### Task description
Please rewrite the entries below, replacing every "Determine" with "Find" and leaving everything else unchanged.

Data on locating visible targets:

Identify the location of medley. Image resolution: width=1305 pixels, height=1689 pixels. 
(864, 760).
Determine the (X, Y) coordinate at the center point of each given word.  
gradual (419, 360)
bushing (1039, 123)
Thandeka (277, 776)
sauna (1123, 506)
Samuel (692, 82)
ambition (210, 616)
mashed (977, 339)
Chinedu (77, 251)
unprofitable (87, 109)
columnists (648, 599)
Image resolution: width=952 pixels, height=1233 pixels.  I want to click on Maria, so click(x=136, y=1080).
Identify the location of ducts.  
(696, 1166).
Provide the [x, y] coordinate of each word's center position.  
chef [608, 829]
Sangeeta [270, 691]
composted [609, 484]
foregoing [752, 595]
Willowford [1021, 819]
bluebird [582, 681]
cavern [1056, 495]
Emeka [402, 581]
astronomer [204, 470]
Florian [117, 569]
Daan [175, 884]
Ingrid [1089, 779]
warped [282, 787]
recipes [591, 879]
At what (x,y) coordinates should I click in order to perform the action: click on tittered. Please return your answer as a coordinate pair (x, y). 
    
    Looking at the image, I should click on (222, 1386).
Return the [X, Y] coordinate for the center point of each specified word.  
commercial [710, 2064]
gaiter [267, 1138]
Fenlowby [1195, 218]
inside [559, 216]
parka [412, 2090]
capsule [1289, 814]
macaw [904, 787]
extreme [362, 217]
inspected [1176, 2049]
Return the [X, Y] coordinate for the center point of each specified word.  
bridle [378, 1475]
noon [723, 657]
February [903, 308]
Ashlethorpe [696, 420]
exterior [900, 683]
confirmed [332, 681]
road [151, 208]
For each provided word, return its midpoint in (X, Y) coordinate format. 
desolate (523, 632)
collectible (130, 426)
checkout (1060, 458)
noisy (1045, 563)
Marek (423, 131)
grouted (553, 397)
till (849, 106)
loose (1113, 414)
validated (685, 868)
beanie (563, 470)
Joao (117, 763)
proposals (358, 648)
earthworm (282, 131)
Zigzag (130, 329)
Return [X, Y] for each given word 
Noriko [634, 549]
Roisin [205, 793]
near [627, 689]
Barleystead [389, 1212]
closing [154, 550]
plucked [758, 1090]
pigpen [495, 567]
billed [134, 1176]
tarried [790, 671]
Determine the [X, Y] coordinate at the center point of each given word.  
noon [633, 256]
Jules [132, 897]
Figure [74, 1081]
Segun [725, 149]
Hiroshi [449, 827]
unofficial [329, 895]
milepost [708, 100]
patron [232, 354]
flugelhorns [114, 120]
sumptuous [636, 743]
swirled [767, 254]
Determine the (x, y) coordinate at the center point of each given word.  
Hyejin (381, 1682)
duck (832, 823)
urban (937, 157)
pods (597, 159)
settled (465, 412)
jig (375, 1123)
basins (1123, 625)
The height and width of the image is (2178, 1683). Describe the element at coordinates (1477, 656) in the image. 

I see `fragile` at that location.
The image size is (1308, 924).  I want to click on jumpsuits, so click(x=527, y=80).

### Output for this task
Identify the location of medley. Image resolution: width=1305 pixels, height=1689 pixels. 
(864, 760).
Find the (X, Y) coordinate at the center point of each given word.  
gradual (419, 360)
bushing (1039, 123)
Thandeka (277, 776)
sauna (1123, 506)
Samuel (692, 82)
ambition (210, 616)
mashed (977, 339)
Chinedu (77, 251)
unprofitable (87, 109)
columnists (648, 599)
Image resolution: width=952 pixels, height=1233 pixels.  I want to click on Maria, so click(x=136, y=1080).
Identify the location of ducts.  
(696, 1166).
Provide the [x, y] coordinate of each word's center position.  
chef [608, 829]
Sangeeta [270, 691]
composted [609, 484]
foregoing [752, 595]
Willowford [1021, 819]
bluebird [582, 681]
cavern [1056, 495]
Emeka [402, 581]
astronomer [204, 470]
Florian [117, 569]
Daan [175, 884]
Ingrid [1089, 779]
warped [282, 787]
recipes [591, 879]
At what (x,y) coordinates should I click in order to perform the action: click on tittered. Please return your answer as a coordinate pair (x, y). 
    
    Looking at the image, I should click on (222, 1386).
Return the [X, Y] coordinate for the center point of each specified word.  
commercial [710, 2064]
gaiter [267, 1138]
Fenlowby [1195, 218]
inside [559, 216]
parka [412, 2090]
capsule [1289, 814]
macaw [904, 787]
extreme [362, 217]
inspected [1176, 2049]
Return the [X, Y] coordinate for the center point of each specified word.  
bridle [378, 1475]
noon [723, 657]
February [903, 308]
Ashlethorpe [696, 420]
exterior [900, 683]
confirmed [332, 681]
road [151, 208]
For each provided word, return its midpoint in (X, Y) coordinate format. 
desolate (523, 632)
collectible (130, 426)
checkout (1060, 458)
noisy (1045, 563)
Marek (423, 131)
grouted (553, 397)
till (849, 106)
loose (1113, 414)
validated (685, 868)
beanie (563, 470)
Joao (117, 763)
proposals (358, 648)
earthworm (282, 131)
Zigzag (130, 329)
Return [X, Y] for each given word 
Noriko [634, 549]
Roisin [205, 793]
near [627, 689]
Barleystead [389, 1212]
closing [154, 550]
plucked [758, 1090]
pigpen [495, 567]
billed [134, 1176]
tarried [790, 671]
Find the [X, Y] coordinate at the center point of each given word.  
noon [633, 256]
Jules [132, 897]
Figure [74, 1081]
Segun [725, 149]
Hiroshi [449, 827]
unofficial [329, 895]
milepost [708, 100]
patron [232, 354]
flugelhorns [114, 120]
sumptuous [636, 743]
swirled [767, 254]
Find the (x, y) coordinate at the center point of each given word.  
Hyejin (381, 1682)
duck (832, 823)
urban (937, 157)
pods (597, 159)
settled (465, 412)
jig (375, 1123)
basins (1123, 625)
The height and width of the image is (2178, 1683). Describe the element at coordinates (1477, 656) in the image. 

I see `fragile` at that location.
The image size is (1308, 924).  I want to click on jumpsuits, so click(x=527, y=80).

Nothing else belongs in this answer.